# What is required
Check each line of the data below for the string "MATRIX". Then give the number of lines that have it, without anything else.

# Exercise data
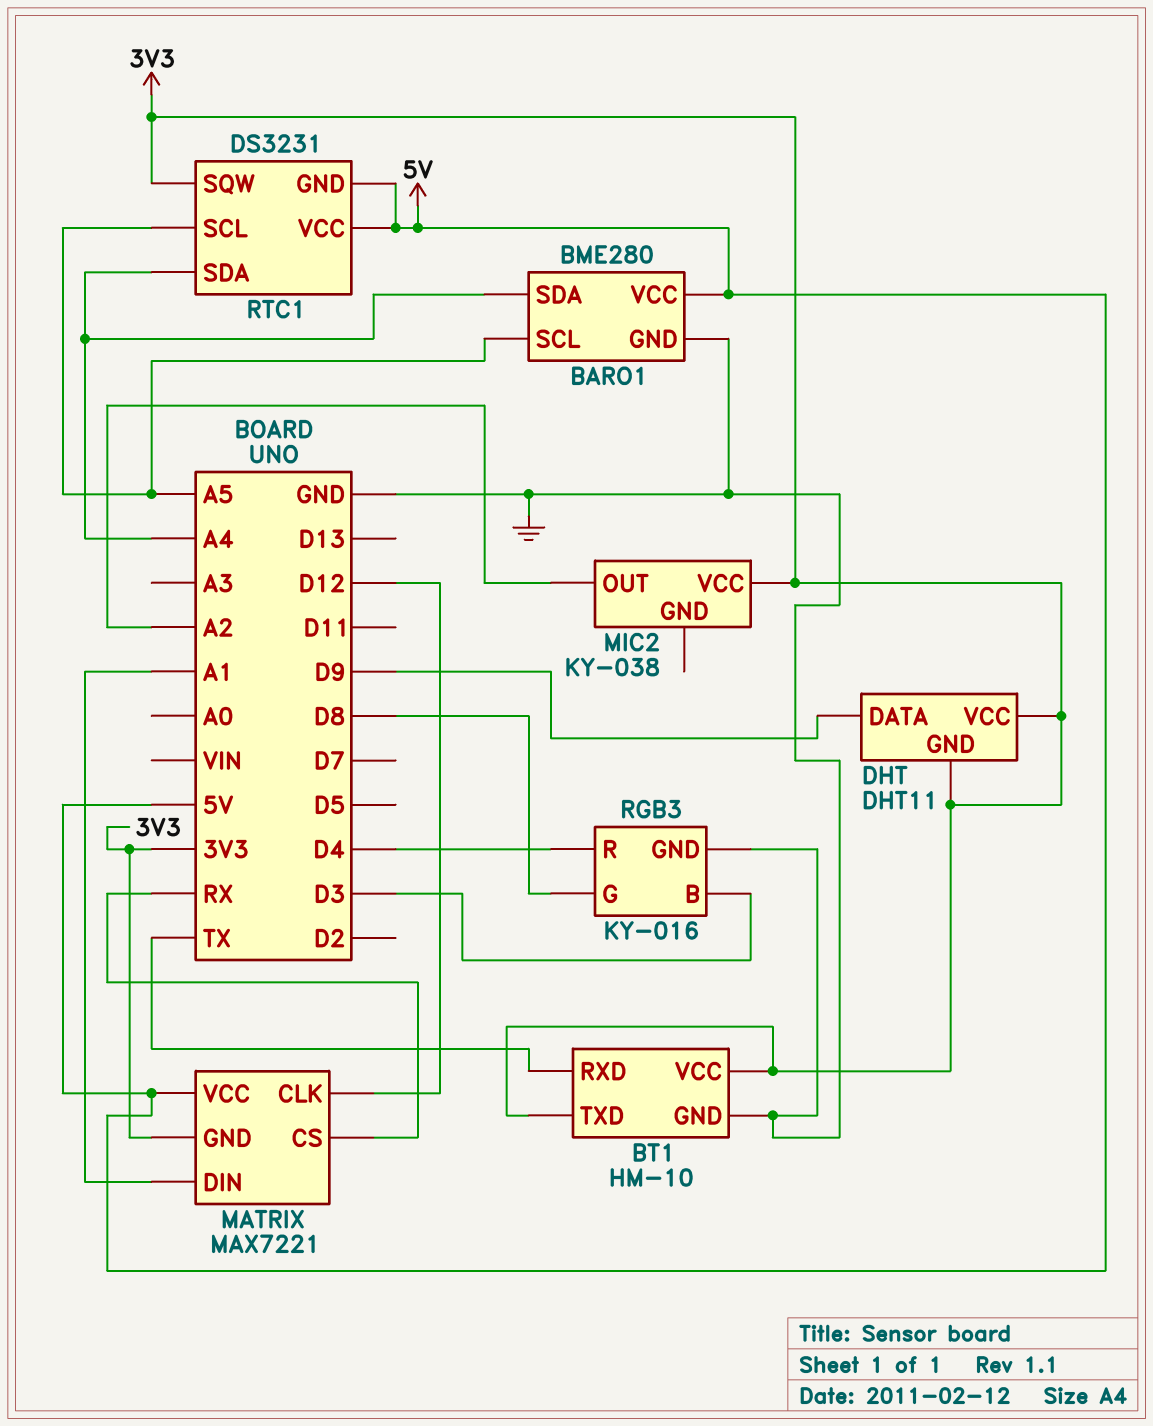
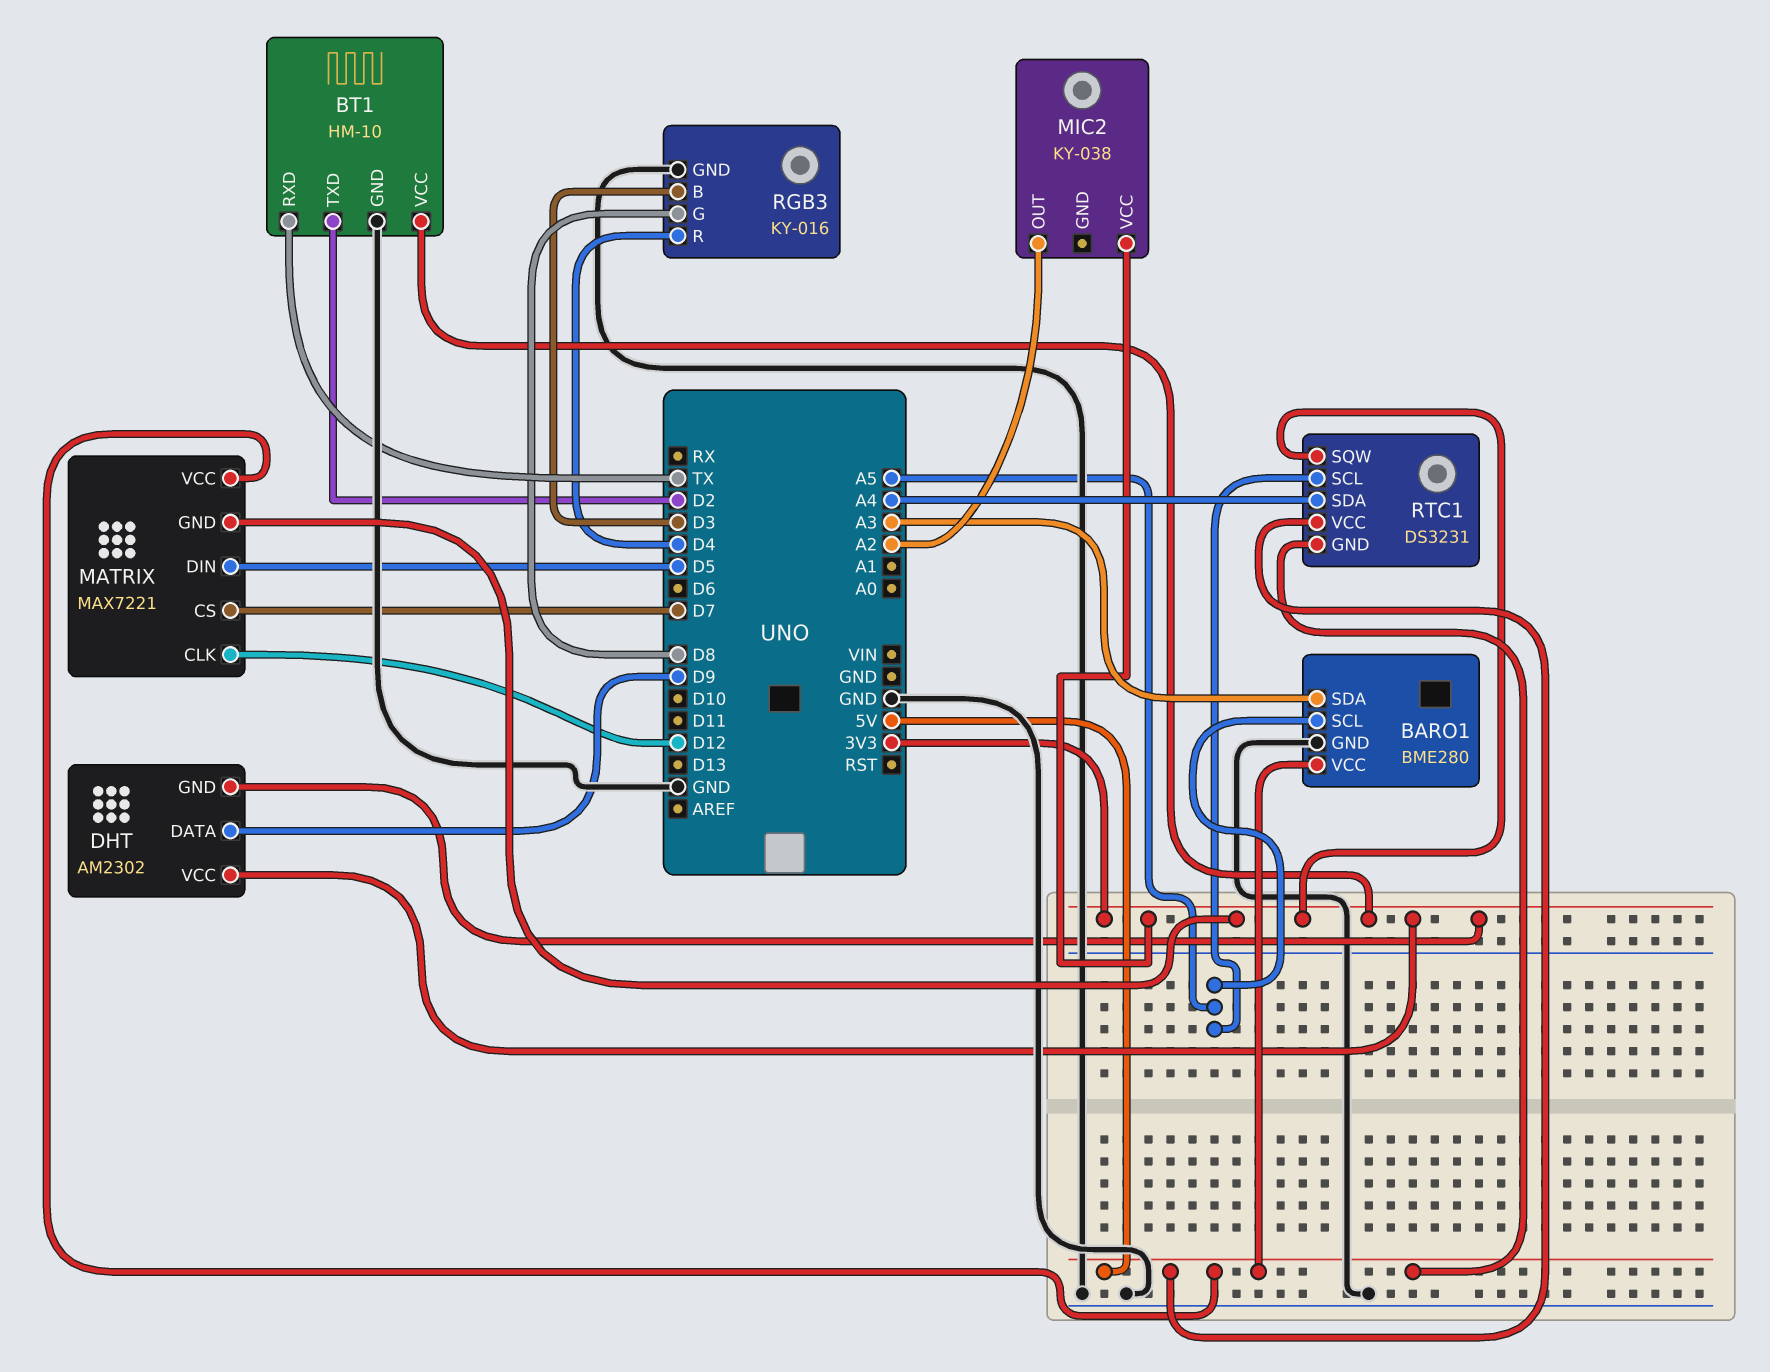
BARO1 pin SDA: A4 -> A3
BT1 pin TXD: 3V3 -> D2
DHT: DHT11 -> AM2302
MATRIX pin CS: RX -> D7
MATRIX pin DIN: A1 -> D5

# Task result
2